=== Data listing ===

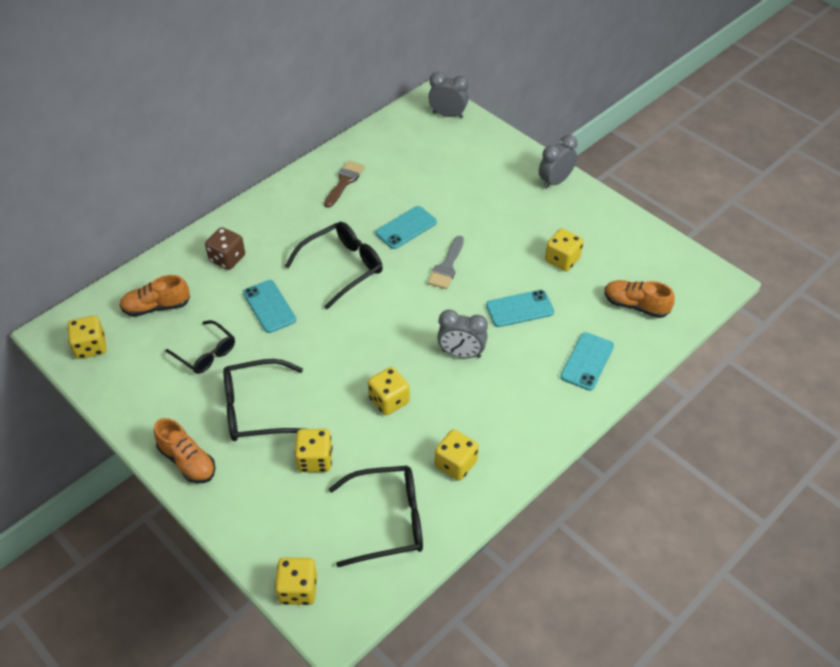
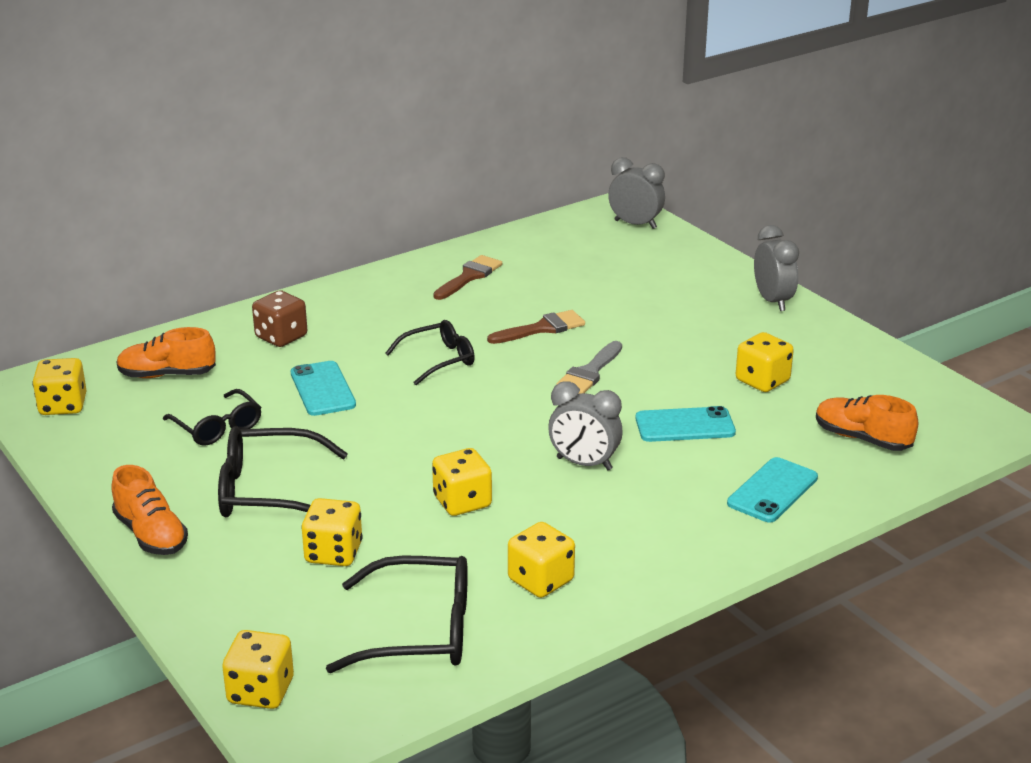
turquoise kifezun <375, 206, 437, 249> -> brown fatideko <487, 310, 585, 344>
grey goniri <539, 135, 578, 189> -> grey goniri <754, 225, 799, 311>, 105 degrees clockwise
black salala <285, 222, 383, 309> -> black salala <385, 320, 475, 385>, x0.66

===
=== Data listing ===

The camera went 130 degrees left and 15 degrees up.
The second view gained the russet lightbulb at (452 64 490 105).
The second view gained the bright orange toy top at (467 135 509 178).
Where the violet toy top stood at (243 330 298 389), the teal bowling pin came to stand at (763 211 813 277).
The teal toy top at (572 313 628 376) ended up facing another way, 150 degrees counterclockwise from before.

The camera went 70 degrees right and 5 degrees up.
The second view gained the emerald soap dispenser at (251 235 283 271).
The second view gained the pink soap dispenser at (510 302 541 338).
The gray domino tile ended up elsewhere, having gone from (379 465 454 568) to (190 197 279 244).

===

§ What you have to do: Out of the material above, output word for word the line with "The camera went 130", the line with "Where the violet", and all lines between them, with nothing else.

§ Exercise answer:
The camera went 130 degrees left and 15 degrees up.
The second view gained the russet lightbulb at (452 64 490 105).
The second view gained the bright orange toy top at (467 135 509 178).
Where the violet toy top stood at (243 330 298 389), the teal bowling pin came to stand at (763 211 813 277).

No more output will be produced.